[Extracted records]

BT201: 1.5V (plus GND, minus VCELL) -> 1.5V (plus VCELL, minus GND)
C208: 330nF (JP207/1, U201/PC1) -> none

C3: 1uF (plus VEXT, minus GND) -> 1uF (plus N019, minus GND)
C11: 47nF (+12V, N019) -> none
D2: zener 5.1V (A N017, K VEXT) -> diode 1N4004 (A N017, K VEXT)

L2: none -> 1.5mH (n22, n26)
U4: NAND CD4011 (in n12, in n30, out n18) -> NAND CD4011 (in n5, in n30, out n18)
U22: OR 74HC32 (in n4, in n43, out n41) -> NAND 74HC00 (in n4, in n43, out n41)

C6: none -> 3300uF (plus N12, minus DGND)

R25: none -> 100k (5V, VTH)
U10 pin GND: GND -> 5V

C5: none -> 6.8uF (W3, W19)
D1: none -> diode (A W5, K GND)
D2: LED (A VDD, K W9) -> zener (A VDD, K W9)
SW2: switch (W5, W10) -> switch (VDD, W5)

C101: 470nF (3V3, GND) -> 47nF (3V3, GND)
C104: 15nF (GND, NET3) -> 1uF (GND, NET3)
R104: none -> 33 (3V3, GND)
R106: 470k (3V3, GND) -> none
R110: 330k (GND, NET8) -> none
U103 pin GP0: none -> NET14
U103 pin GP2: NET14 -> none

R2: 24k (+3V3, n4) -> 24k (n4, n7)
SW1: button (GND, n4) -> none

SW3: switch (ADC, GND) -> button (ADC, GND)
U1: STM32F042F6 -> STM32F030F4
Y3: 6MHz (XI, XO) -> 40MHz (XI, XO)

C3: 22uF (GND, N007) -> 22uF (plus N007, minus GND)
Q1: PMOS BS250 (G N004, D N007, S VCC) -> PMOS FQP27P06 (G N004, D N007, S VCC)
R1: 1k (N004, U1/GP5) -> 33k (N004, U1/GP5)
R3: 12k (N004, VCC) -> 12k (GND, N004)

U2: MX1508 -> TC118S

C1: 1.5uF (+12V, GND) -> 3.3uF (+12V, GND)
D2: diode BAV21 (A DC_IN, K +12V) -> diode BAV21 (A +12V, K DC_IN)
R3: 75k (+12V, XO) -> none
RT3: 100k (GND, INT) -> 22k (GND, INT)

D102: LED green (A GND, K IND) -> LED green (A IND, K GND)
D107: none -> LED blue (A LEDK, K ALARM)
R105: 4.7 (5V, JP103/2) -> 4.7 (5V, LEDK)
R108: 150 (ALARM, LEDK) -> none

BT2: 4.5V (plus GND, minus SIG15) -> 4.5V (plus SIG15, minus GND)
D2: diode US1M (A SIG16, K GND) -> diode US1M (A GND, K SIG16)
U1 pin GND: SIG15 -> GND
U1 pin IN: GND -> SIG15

What to work on
The entries above hold a line with "SW2: switch (W5, W10) -> switch (VDD, W5)" and a later line with "SW1: button (GND, n4) -> none". Write out exactly those lines and all lines between, nothing more.

Expected answer
SW2: switch (W5, W10) -> switch (VDD, W5)

C101: 470nF (3V3, GND) -> 47nF (3V3, GND)
C104: 15nF (GND, NET3) -> 1uF (GND, NET3)
R104: none -> 33 (3V3, GND)
R106: 470k (3V3, GND) -> none
R110: 330k (GND, NET8) -> none
U103 pin GP0: none -> NET14
U103 pin GP2: NET14 -> none

R2: 24k (+3V3, n4) -> 24k (n4, n7)
SW1: button (GND, n4) -> none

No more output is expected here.